• _SUPPLIED MATERIAL_:
—————

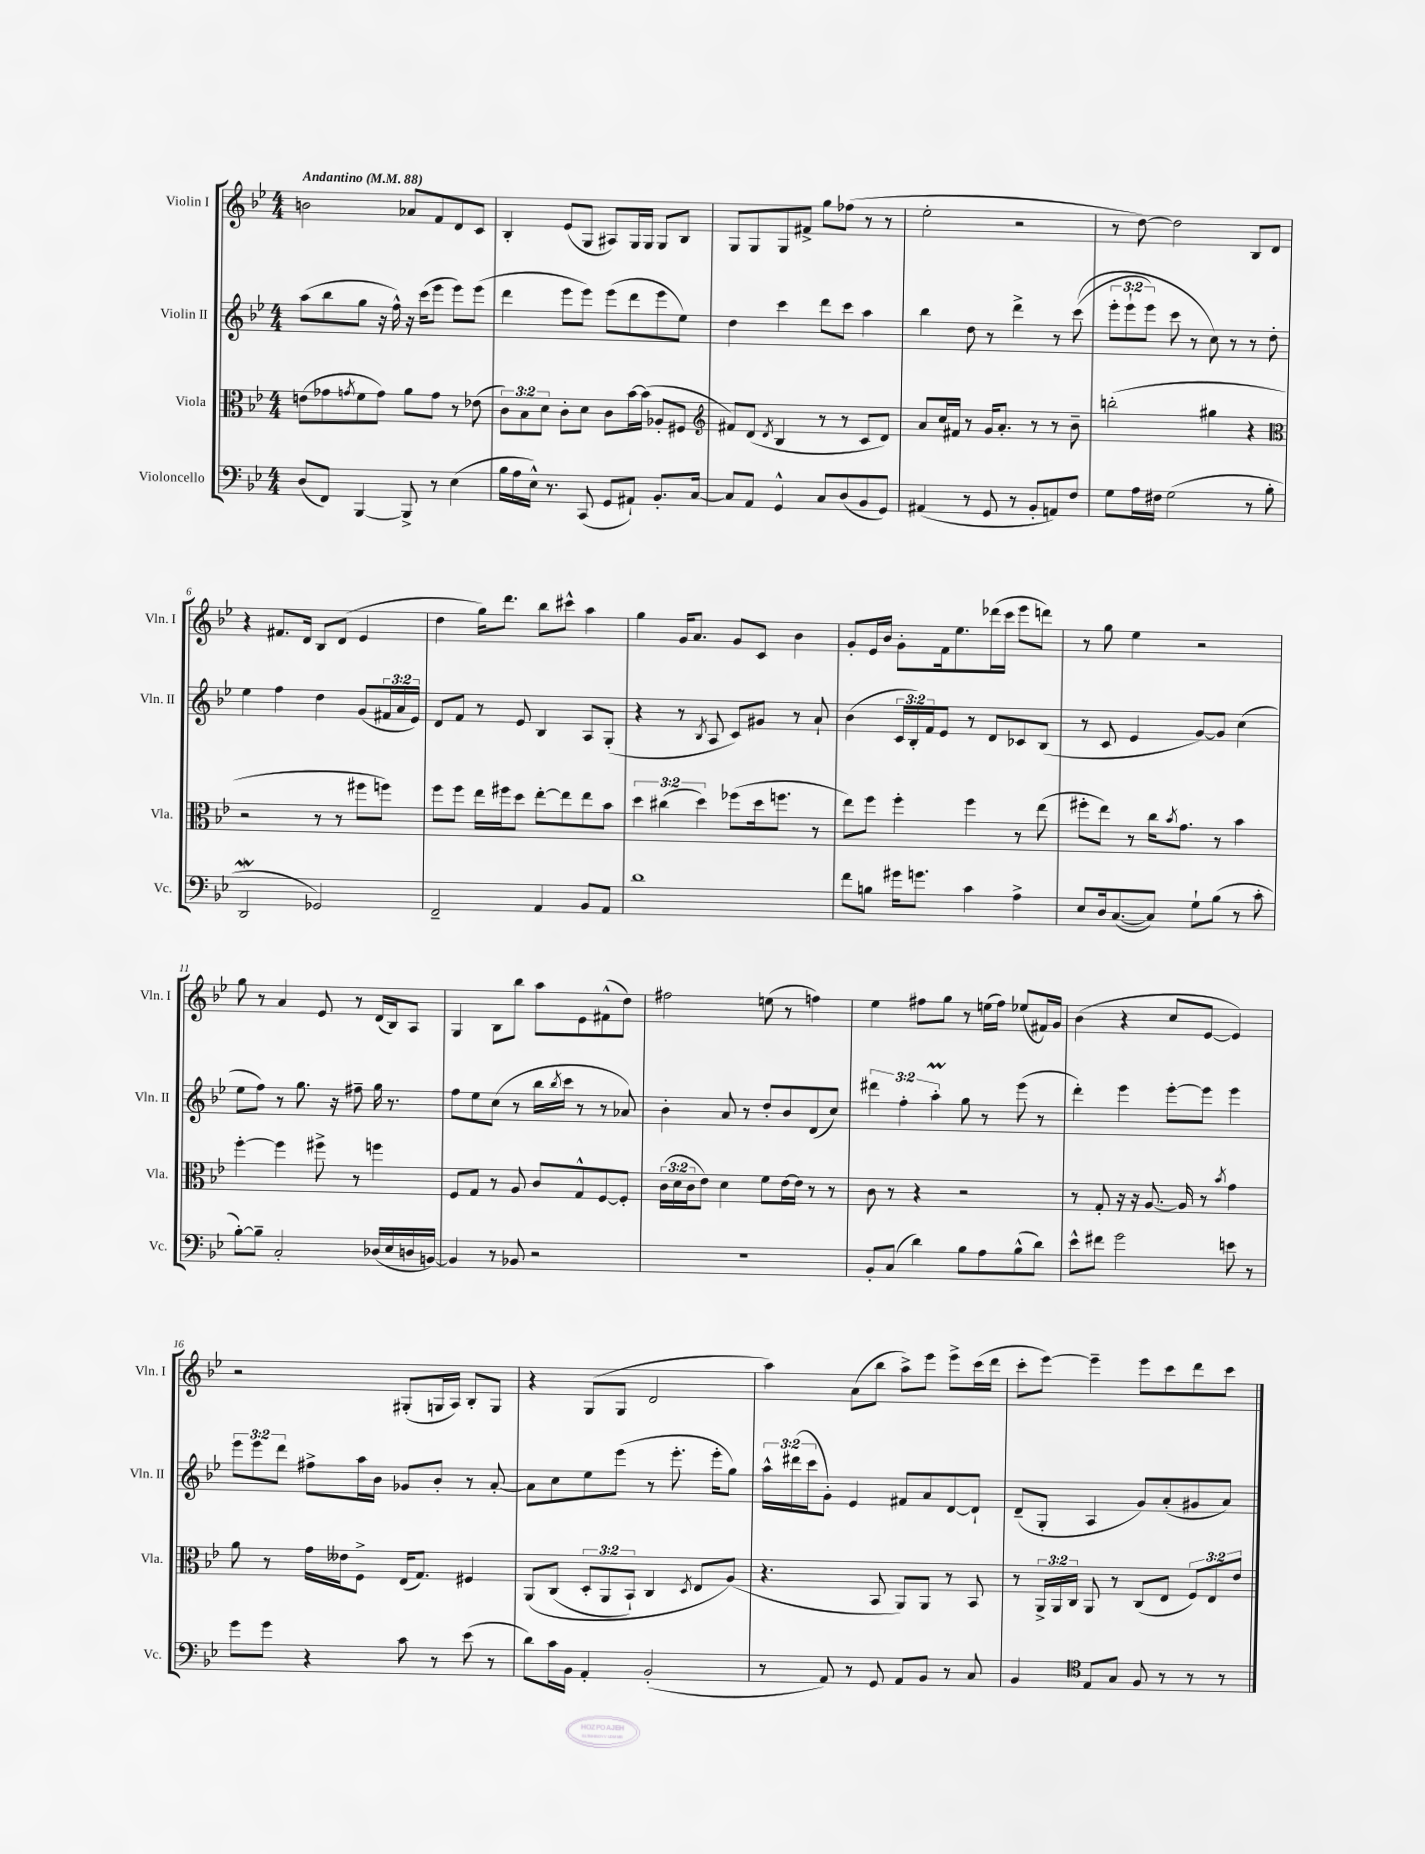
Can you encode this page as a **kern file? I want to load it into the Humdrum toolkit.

**kern	**kern	**kern	**kern
*staff4	*staff3	*staff2	*staff1
*clefF4	*clefC3	*clefG2	*clefG2
*k[b-e-]	*k[b-e-]	*k[b-e-]	*k[b-e-]
*M4/4	*M4/4	*M4/4	*M4/4
*MM88	*MM88	*MM88	*MM88
(8D/L	(8e\L	(8aa\L	2b\
8FF/J)	8g-\	8bb-\	.
.	8qg/	.	.
[4BBB-/	8f\	8gg\J	.
.	8g\J)	16r	.
.	.	16ff^^\)	.
8BBB-^/]	8a\L	16r	8a-/L
.	.	(16ccc\LK	.
8r	8g\J	8eee-\J	8f/
(4E-\	8r	8eee-\L)	8d/
.	(8e-\	(8eee-\J	8c/J
=	=	=	=
16B-\LL	12c\L)	4ddd\	4B-'/
16A\	.	.	.
.	12B-\	.	.
16E-^^\JJ)	.	.	.
.	12d\J	.	.
8.r	.	.	.
.	8c'\L	8eee-\L	(8e-/L
(8CC/	8d\J	8eee-\J)	8G/J
8GG/L	8c\L	(8eee-\L	8A#/L)
8AA#`/J)	[16b-\L	8ddd\	16G/L
.	(16b-\]JJ	.	16G/JJ
8.BB-'/L	8A-'/L	8eee-\	8G/L
.	8F#/J	8ee-\J)	8B-/J
[16C/Jk	.	.	.
=	=	=	=
*	*clefG2	*	*
8C/]L	8f#/L)	4dd\	8G/L
8AA/J	(8d/J	.	8G/
.	8qd/	.	.
4GG^^/	4B-/	4ccc\	8G/
.	.	.	8f#^/J
8C/L	8r	8ddd\L	8gg\L
(8D/	8r	8ccc\J	(8ff-\J
8BB-/	8c/L	4aa\	8r
8GG/J)	8d/J)	.	8r
=	=	=	=
(4AA#/	8a/L	4bb-\	2ee-'\
.	16cc/L	.	.
.	16f#/JJ	.	.
8r	8r	8dd\	.
8GG/	16g/LK	8r	.
.	8.a'/J	.	.
8r	.	4ddd^\	2r
8BB-'/L	8r	.	.
8AA/)	8r	8r	.
8F/J	8b-~\	&((8ccc\	.
=	=	=	=
8G\L	(2bb'\	12eee-'\L	8r
.	.	12eee-`\	.
16A\L	.	.	[8dd\)
.	.	12eee-\J)	.
16F#\JJ	.	.	.
(2G\	.	8ccc\	2dd\]
.	.	8r	.
.	4gg#\	8cc\&)	.
.	.	8r	.
8r	4r	8r	8B-/L
8B-'\	.	8dd'\	8d/J
=	=	=	=
*	*clefC3	*	*
2DD/	2r	4ee-\	4r
.	.	4ff\	8.f#/L
.	.	.	16d/Jk
2GG-/)	8r	4dd\	8B-/L
.	8r	.	(8d/J
.	8ff#\L	(8g/L	4e-/
.	8ff\J)	24f#/L	.
.	.	24a/	.
.	.	24e-/JJ)	.
=	=	=	=
2FF~/	8ff\L	8d/L	4dd\
.	8ff\J	8f/J	.
.	16ee-\LL	8r	16gg\LK)
.	16ff#\J	.	8.ddd\J
.	8dd\J	8e-/	.
4AA/	[8ee-'\L	4B-/	8bb-\L
.	8ee-\]	.	8ccc#^^\J
8BB-/L	8ee-\	8A/L	4aa\
8AA/J	8b-\J	(8G'/J	.
=	=	=	=
1d	6dd\	4r	4gg\
.	(6cc#\	.	.
.	.	8r	16g/LK
.	.	.	8.a/J
.	6dd\)	.	.
.	.	8qB-/	.
.	.	8A/	.
.	(8ff-\L	8c/L)	8g/L
.	16dd\k	8g#/J	8c/J
.	8.ff\J	.	.
.	.	8r	4b-\
.	8r	8a`/	.
=	=	=	=
8f\L	8ee-\L)	(4b-\	8g'/L
8B\J	8ff\J	.	16e-/L
.	.	.	16b-/JJ
16g#\LK	4ff'\	24c/LL	8g'\L
.	.	24B-'/)	.
8.g\J	.	.	.
.	.	24f/J	.
.	.	8e-/J	16f\k
.	.	.	8.ee-\
4c\	4ff\	8r	.
.	.	8d/L	(16ddd-\L
.	.	.	16ccc\JJ
4A^\	8r	8c-/	8eee-\L
.	(8ee-\	(8B-/J	8ddd\J)
=	=	=	=
8E-/L	8ff#'\L	8r	8r
16D/k	8ee-\J)	8c/	8gg\
([8.C/	.	.	.
.	8r	4e-/	4ee-\
8C/]J)	16cc\LK	.	.
.	8qb-/	.	.
.	8.g\J	.	.
8G`\L	.	[8g/L)	2r
(8B-\J	8r	8g/]J	.
8r	4b-\	(4cc\	.
8c'\	.	.	.
=	=	=	=
[8B-'\L)	[4ff'\	8ee-\L	8gg\
8B-~\]J	.	8ff\J)	8r
2C'/	4ff\]	8r	4a/
.	.	8.gg\	.
.	8ff#^\	.	8e-/
.	.	16r	.
.	8r	8ff#~\	8r
(16D-/LL	4ff\	16gg\	(16d/LL
16E-/	.	8.r	16B-/J)
16D/	.	.	8A/J
[16BB/JJ)	.	.	.
=	=	=	=
4BB/]	8F/L	8ff\L	4G/
.	8G/J	8ee-\	.
8r	8r	(8cc\J	8B-\L
8BB-/	8A/	8r	8bb-\J
2r	8c/L	16bb-\LL	8aa\L
.	.	8qbb-/	.
.	.	16ccc\JJ	.
.	8G^^/	8r	8e-\
.	[8F/	8r	(8f#^^\
.	8F'/]J	8a-/)	8dd\J)
=	=	=	=
1r	(24c\LL	4b-'\	2ff#\
.	24d\	.	.
.	24c\J	.	.
.	8e-\J)	.	.
.	4d\	8a/	.
.	.	8r	.
.	8f\L	8dd'/L	(8ee\
.	[16e-\L	8b-/	8r
.	16e-\]JJ	.	.
.	8r	(8d/	4ff\)
.	8r	8cc/J)	.
=	=	=	=
8BB-'/L	8c\	6ddd#\	4ee-\
(8C/J	8r	.	.
.	.	6ff'\	.
4d\)	4r	.	8ff#\L
.	.	6aa'\	.
.	.	.	8gg\J
8B-\L	2r	8gg\	8r
8A\	.	8r	(16ee\LL
.	.	.	16ff#\JJ)
(8B-^^\	.	(8eee-\	(8ee-/L
8d\J)	.	8r	16f#/L)
.	.	.	16g/JJ
=	=	=	=
8e-^^\L	8r	4ddd'\)	(4b-\
8f#\J	8G'/	.	.
2g\	16r	4eee-\	4r
.	16r	.	.
.	[8.A/	.	.
.	.	[8eee-'\L	8cc/L
.	16A/]	.	.
.	8r	8eee-\]J	[8e-/J
.	8qb-/	.	.
8e\	4g\	4eee-\	4e-/])
8r	.	.	.
=	=	=	=
8g\L	8a\	12eee-\L	2r
.	.	12eee-\	.
8g\J	8r	.	.
.	.	12ddd\J	.
4r	16g\LL	8ff#^\L	.
.	16e--\J	.	.
.	8F^\J	16aa\L	.
.	.	16b-\JJ	.
8c\	(16E-/LK	8g-/L	(8G#'/L
.	8.G/J)	.	.
8r	.	8b-'/J	16G/L
.	.	.	16A/JJ)
(8e-\	4F#/	8r	8B-'/L
8r	.	[8a'/	8G/J
=	=	=	=
8d\L)	&(8AA/L	8a\]L	4r
16c\L	(8C/J	8cc\	.
16BB-\JJ	.	.	.
4AA'/	12D'/L	8ee-\	(8G/L
.	12AA/	.	.
.	.	(8eee-\J	8G/J
.	12BB-`/J)	.	.
(2BB-'/	4C/	8r	2d/
.	.	8.eee-'\	.
.	8qD/	.	.
.	8E-/L	.	.
.	.	16eee-'\LK	.
.	(8A/J&)	8gg\J)	.
=	=	=	=
8r	4.r	24aa^^\LL	4aa\)
.	.	(24ddd#\	.
.	.	24ccc\J	.
8AA/)	.	8g'\J)	.
8r	.	4e-/	(8a\L
8GG/	8BB-/	.	8bb-\J
8AA/L	8AA/L)	8f#/L	8aa^\L)
8BB-/J	8AA/J	8a/	8eee-\J
8r	8r	[8d/	8eee-^\L
8C/	8BB-/	8d`/]J	(16ccc\L
.	.	.	16ddd\JJ
=	=	=	=
4BB-/	8r	(8d~/L	8ccc'\L
.	24AA^/LL	8G'/J	[8eee-\J)
.	24AA/	.	.
.	24C/JJ	.	.
*clefC4	*	*	*
8E-/L	8AA/	4A/	4eee-~\]
8G/J	8r	.	.
8F/	(8C/L	8g/L)	8eee-\L
8r	8E-/J	(8a'/	8ccc\
8r	12F/L)	8g#/	8ddd\
.	12E-/	.	.
8r	.	8a/J)	8ccc\J
.	12e-/J	.	.
==	==	==	==
*-	*-	*-	*-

—————

• _TASK TO COMPLETE_: Locate each line in the records above that contains the string "kern", treating uppercase and lowercase as different, and copy every such line in full.

• _EXERCISE RESPONSE_:
Can you encode this page as a **kern file? I want to load it into the Humdrum toolkit.
**kern	**kern	**kern	**kern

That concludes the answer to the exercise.